### WORK REQUIRED
How many of the lines below have "AUDIO" in them? Say the number and nothing more.

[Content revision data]
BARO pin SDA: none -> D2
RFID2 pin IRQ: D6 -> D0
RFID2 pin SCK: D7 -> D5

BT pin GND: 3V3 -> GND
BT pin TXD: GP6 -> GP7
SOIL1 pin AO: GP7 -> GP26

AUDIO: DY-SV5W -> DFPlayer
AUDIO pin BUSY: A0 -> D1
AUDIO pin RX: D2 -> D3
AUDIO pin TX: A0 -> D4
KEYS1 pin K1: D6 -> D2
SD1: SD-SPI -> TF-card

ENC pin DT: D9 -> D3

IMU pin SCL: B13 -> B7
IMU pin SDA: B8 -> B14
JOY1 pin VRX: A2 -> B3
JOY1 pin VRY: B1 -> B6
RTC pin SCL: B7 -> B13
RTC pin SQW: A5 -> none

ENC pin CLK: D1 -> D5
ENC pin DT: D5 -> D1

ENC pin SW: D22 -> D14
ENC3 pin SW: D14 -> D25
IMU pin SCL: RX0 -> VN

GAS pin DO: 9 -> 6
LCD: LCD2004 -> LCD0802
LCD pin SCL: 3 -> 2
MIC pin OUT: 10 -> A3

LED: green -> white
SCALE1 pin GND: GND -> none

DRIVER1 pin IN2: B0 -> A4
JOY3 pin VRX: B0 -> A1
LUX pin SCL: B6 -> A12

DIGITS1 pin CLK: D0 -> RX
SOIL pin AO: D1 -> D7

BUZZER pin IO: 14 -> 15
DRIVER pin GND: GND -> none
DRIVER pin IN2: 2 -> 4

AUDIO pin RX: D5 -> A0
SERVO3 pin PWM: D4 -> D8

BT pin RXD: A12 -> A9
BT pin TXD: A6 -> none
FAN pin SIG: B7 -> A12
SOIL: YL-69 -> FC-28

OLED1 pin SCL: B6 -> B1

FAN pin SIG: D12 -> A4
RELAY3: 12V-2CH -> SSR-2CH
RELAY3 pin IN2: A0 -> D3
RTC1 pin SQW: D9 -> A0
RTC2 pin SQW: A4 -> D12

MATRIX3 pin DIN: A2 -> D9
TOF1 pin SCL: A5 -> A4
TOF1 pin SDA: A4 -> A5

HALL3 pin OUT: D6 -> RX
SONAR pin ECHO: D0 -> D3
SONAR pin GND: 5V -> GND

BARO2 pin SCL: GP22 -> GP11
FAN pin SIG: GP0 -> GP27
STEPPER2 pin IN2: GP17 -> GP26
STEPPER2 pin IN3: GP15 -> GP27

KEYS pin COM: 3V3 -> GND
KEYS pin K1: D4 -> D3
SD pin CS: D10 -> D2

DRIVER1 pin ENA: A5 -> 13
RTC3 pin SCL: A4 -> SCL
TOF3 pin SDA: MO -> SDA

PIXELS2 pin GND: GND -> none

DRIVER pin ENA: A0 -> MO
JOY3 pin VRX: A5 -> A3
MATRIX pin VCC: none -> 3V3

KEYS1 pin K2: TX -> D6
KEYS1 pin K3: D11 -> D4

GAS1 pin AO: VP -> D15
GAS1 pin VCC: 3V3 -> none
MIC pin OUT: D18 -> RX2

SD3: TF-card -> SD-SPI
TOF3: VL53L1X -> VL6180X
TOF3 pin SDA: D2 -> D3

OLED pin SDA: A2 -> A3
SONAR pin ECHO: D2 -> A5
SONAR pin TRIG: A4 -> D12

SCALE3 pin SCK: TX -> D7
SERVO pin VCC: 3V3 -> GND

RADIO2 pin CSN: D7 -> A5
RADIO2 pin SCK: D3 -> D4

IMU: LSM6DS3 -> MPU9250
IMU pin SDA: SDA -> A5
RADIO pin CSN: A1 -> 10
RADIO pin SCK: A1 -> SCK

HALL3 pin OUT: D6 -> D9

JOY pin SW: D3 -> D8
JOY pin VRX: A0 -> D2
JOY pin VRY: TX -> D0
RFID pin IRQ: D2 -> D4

### EXERCISE RESULT
5